### Task description
Return every line in the entries below where the word "FILT" shows up.

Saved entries
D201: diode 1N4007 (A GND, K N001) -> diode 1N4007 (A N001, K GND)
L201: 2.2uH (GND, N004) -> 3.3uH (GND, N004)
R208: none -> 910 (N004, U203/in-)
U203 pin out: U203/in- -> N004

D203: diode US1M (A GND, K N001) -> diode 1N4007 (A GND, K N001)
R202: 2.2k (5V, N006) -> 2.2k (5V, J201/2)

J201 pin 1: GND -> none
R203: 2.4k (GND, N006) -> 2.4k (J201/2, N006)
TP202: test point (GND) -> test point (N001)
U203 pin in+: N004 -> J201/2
* * *
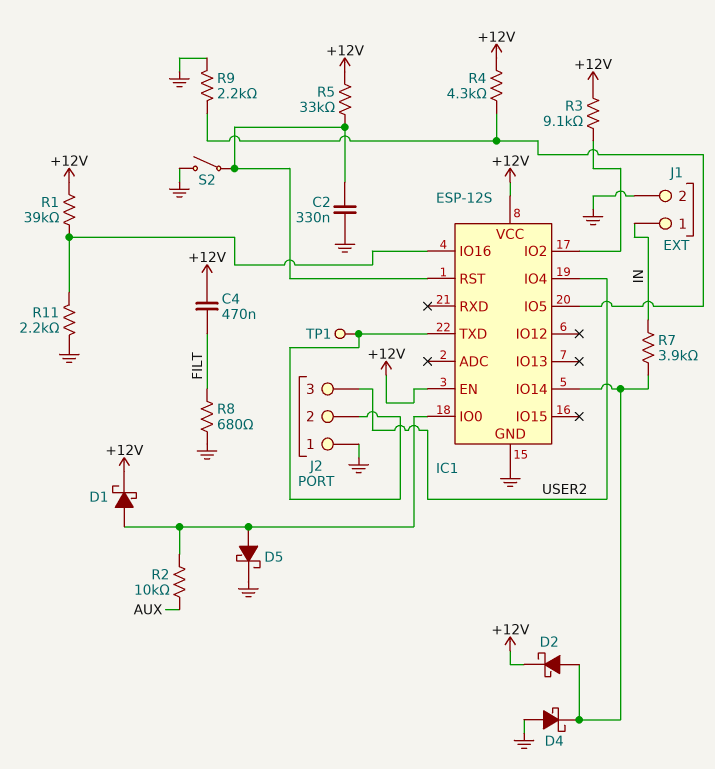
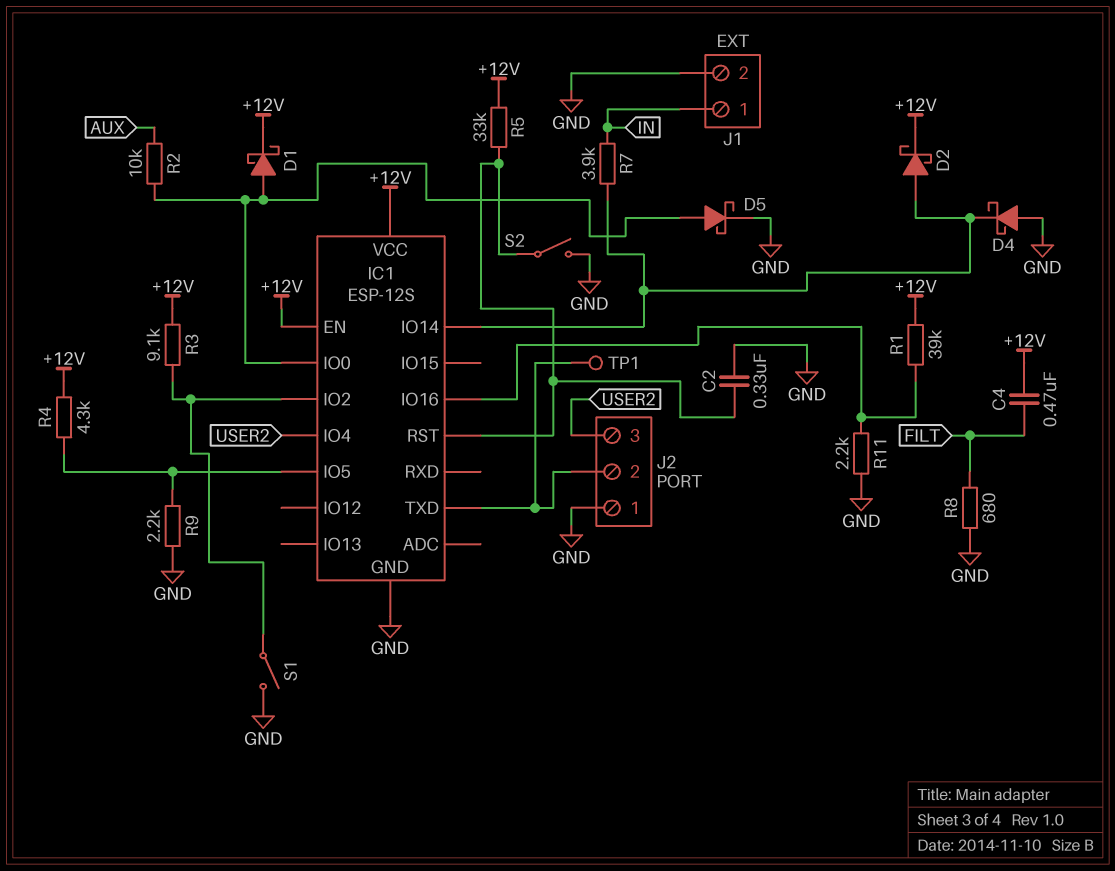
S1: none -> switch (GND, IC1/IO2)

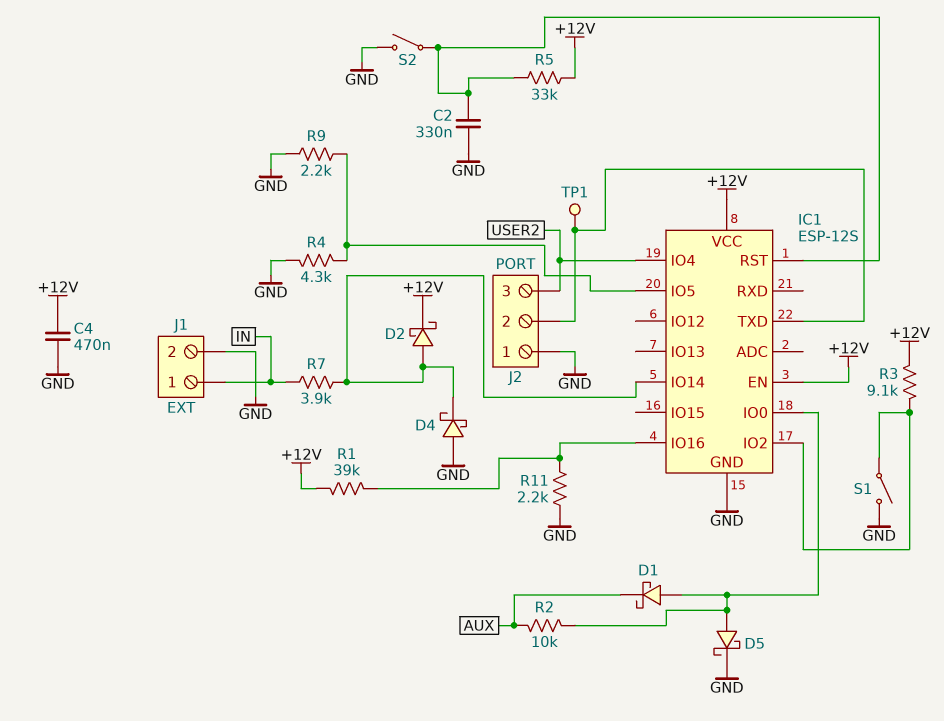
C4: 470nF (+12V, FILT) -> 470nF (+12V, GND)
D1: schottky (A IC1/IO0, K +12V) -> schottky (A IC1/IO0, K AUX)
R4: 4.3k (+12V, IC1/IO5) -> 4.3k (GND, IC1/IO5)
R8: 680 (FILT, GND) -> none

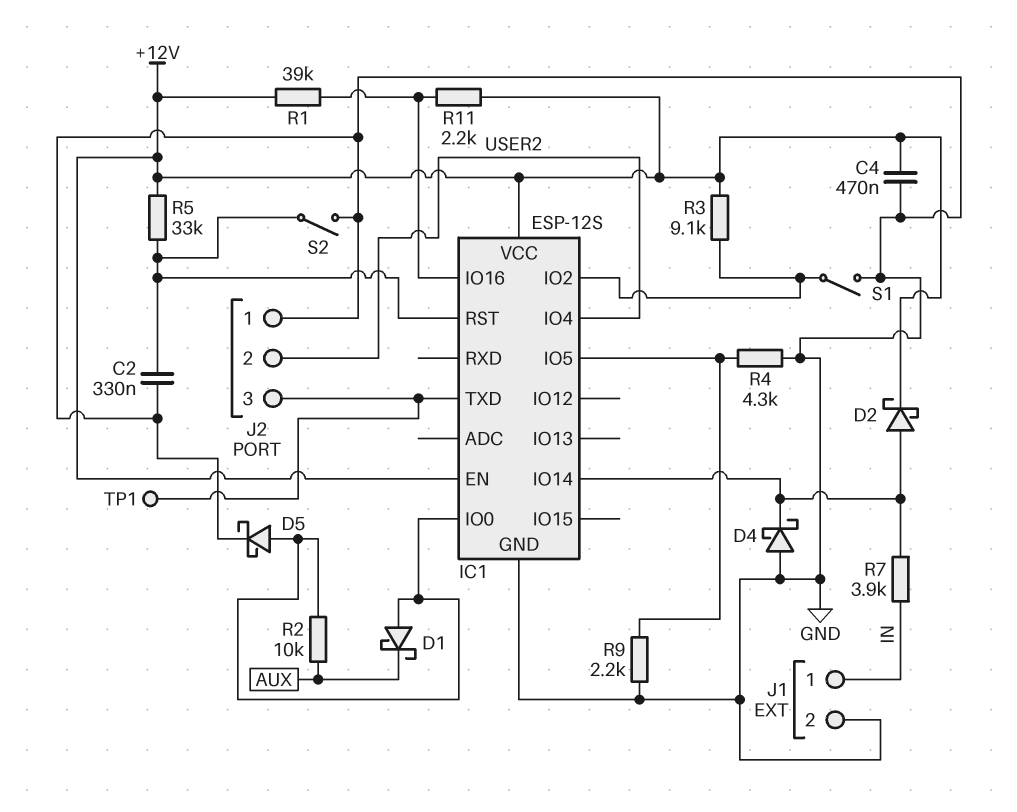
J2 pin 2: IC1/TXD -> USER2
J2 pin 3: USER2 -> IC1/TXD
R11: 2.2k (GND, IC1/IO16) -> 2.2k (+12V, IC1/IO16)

### Exercise solution
C4: 470nF (+12V, FILT) -> 470nF (+12V, GND)
R8: 680 (FILT, GND) -> none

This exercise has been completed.